-- What you should do --
Quote every line of the items below, from the one containing "Fernhaven (737, 269)" down to the last line of the items, with both of those lines included.

-- Stored rows --
** start **
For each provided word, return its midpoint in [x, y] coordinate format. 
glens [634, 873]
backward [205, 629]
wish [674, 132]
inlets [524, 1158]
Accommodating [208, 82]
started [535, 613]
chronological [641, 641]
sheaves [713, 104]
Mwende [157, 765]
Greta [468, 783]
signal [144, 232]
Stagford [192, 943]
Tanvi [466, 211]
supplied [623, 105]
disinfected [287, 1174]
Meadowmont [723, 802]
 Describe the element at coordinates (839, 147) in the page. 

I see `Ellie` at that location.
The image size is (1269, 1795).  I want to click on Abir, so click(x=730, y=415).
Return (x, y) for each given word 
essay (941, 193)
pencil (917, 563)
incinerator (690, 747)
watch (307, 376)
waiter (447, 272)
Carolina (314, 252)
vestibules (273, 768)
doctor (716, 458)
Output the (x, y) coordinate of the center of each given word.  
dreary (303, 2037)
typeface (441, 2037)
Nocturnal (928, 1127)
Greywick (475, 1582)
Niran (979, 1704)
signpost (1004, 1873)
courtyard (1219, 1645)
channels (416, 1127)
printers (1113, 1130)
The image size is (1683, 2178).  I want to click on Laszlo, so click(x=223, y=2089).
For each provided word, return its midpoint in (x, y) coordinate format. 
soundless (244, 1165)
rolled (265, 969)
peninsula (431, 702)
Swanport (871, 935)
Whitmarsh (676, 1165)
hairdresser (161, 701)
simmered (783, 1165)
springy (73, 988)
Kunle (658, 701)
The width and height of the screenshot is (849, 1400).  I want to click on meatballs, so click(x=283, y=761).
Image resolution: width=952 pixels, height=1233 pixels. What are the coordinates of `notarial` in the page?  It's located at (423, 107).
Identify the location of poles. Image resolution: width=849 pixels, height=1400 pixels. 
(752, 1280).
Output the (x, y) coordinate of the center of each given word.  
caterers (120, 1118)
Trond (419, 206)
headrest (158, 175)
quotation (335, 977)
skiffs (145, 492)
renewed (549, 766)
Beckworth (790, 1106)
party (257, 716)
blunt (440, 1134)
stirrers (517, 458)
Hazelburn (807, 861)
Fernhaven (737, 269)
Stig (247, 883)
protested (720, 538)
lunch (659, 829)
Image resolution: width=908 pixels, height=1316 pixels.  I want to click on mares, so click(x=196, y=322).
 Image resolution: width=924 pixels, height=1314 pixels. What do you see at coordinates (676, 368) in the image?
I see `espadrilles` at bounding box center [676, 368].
** end **
-- Final result --
Fernhaven (737, 269)
Stig (247, 883)
protested (720, 538)
lunch (659, 829)
Image resolution: width=908 pixels, height=1316 pixels.  I want to click on mares, so click(x=196, y=322).
 Image resolution: width=924 pixels, height=1314 pixels. What do you see at coordinates (676, 368) in the image?
I see `espadrilles` at bounding box center [676, 368].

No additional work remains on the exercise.